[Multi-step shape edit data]

>>>

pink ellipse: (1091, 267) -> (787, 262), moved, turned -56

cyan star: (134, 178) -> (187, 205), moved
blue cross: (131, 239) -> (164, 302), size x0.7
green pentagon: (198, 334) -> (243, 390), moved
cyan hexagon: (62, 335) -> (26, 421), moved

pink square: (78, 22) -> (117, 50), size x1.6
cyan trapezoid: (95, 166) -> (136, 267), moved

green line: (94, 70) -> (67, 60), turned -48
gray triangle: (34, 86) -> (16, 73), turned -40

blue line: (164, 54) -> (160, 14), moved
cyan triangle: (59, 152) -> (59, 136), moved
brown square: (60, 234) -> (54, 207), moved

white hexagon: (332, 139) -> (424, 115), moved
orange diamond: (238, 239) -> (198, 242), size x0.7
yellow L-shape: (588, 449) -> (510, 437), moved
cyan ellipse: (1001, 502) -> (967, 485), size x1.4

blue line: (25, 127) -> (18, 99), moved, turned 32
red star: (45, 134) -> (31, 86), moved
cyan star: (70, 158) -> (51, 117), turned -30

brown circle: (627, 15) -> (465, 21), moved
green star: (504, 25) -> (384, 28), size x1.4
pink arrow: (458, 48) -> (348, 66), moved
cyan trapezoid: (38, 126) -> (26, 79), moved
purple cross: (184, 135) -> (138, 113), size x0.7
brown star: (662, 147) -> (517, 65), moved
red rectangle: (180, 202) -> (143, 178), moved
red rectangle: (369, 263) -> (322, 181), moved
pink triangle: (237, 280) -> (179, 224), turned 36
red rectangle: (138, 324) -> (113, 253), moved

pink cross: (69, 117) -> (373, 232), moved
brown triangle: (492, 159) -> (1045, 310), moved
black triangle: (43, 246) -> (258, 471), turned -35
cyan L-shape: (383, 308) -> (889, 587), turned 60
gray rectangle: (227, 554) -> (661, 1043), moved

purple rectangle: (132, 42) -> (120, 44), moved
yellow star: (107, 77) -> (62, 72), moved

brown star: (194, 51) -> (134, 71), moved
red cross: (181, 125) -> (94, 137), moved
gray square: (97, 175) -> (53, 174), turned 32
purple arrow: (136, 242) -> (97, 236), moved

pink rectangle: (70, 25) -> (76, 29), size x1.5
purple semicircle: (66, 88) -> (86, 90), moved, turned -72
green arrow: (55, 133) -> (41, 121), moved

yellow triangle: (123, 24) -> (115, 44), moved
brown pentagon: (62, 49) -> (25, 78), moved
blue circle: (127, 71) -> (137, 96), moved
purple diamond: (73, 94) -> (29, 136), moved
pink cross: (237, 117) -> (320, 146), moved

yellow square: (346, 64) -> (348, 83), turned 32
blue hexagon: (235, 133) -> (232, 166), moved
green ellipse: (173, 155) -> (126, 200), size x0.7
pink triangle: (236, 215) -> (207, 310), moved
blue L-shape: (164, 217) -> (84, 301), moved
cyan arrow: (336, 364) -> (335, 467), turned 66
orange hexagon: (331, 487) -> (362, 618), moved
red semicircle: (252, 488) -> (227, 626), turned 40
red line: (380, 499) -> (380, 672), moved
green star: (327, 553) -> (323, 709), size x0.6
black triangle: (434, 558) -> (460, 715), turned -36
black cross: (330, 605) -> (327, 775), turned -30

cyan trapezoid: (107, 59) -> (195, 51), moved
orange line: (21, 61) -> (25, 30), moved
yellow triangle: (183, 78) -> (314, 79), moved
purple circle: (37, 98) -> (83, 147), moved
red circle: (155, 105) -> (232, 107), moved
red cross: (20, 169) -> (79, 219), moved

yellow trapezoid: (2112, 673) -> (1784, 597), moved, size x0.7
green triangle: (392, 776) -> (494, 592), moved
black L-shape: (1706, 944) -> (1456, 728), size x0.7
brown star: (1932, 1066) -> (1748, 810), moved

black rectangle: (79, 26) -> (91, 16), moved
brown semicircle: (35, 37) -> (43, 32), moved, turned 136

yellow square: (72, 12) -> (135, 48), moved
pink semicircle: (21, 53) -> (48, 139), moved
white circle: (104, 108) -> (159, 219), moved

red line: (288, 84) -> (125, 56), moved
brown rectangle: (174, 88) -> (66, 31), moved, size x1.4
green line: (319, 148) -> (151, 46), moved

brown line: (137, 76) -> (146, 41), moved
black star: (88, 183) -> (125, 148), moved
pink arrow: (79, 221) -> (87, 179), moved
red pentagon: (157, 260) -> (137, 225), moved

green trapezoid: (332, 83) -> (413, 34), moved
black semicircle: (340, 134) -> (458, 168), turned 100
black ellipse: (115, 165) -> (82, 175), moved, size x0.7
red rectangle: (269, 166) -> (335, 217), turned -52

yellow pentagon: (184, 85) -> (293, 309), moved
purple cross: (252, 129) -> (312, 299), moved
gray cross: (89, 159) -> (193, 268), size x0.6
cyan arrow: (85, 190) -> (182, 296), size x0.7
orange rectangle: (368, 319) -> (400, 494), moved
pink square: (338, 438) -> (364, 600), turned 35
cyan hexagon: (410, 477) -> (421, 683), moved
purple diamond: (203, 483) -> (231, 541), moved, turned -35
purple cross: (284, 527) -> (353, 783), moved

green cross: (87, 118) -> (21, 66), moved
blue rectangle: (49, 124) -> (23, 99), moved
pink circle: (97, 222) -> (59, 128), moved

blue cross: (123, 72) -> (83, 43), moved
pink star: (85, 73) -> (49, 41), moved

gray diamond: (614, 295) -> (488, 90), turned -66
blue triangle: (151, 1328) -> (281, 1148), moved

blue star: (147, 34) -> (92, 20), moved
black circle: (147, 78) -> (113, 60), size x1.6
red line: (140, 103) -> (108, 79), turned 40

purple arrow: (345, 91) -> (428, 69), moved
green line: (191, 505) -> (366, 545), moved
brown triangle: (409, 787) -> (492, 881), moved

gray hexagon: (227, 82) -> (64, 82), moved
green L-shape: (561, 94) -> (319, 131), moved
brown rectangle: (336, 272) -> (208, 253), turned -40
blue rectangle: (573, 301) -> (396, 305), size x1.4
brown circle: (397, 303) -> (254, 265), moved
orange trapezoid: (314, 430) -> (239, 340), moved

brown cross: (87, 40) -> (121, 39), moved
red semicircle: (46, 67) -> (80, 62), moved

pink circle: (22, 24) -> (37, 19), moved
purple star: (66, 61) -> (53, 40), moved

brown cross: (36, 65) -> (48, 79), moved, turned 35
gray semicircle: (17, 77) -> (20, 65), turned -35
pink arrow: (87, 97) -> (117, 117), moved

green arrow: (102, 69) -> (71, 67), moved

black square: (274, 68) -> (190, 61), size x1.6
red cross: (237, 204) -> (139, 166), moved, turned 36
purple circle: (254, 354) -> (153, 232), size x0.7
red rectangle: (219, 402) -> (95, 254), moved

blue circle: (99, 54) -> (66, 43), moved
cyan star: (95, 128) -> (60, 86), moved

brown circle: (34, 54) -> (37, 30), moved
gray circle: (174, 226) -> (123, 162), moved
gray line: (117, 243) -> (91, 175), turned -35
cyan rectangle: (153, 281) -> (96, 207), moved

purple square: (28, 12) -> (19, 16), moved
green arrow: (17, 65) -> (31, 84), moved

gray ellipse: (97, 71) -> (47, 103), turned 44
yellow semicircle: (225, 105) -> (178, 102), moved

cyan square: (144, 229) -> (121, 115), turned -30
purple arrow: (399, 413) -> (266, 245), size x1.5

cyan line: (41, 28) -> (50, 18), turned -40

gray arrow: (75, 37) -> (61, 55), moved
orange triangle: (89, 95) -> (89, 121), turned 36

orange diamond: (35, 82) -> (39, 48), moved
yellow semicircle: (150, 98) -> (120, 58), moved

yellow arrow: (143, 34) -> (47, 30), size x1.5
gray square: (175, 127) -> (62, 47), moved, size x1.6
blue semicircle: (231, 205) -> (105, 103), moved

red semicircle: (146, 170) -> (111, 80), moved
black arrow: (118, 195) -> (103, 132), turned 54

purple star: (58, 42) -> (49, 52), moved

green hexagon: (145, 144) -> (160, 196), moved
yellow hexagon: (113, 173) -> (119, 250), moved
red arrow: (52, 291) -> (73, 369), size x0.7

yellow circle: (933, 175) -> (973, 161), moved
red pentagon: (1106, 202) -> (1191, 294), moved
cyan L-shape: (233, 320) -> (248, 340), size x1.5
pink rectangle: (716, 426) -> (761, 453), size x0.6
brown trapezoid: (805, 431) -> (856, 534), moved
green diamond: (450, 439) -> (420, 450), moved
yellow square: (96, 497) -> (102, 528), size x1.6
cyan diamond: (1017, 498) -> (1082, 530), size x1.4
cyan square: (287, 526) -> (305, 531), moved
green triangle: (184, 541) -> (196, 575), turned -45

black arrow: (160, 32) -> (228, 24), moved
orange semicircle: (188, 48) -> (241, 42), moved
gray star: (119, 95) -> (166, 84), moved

<<<

■ Exercise requirements:
Both the line containing "cyan arrow: (85, 190)" and the line containing "purple arrow: (345, 91) -> (428, 69), moved" belong in the answer. Print them and every line above that falls between them exactly, and no others.

■ Result:
cyan arrow: (85, 190) -> (182, 296), size x0.7
orange rectangle: (368, 319) -> (400, 494), moved
pink square: (338, 438) -> (364, 600), turned 35
cyan hexagon: (410, 477) -> (421, 683), moved
purple diamond: (203, 483) -> (231, 541), moved, turned -35
purple cross: (284, 527) -> (353, 783), moved

green cross: (87, 118) -> (21, 66), moved
blue rectangle: (49, 124) -> (23, 99), moved
pink circle: (97, 222) -> (59, 128), moved

blue cross: (123, 72) -> (83, 43), moved
pink star: (85, 73) -> (49, 41), moved

gray diamond: (614, 295) -> (488, 90), turned -66
blue triangle: (151, 1328) -> (281, 1148), moved

blue star: (147, 34) -> (92, 20), moved
black circle: (147, 78) -> (113, 60), size x1.6
red line: (140, 103) -> (108, 79), turned 40

purple arrow: (345, 91) -> (428, 69), moved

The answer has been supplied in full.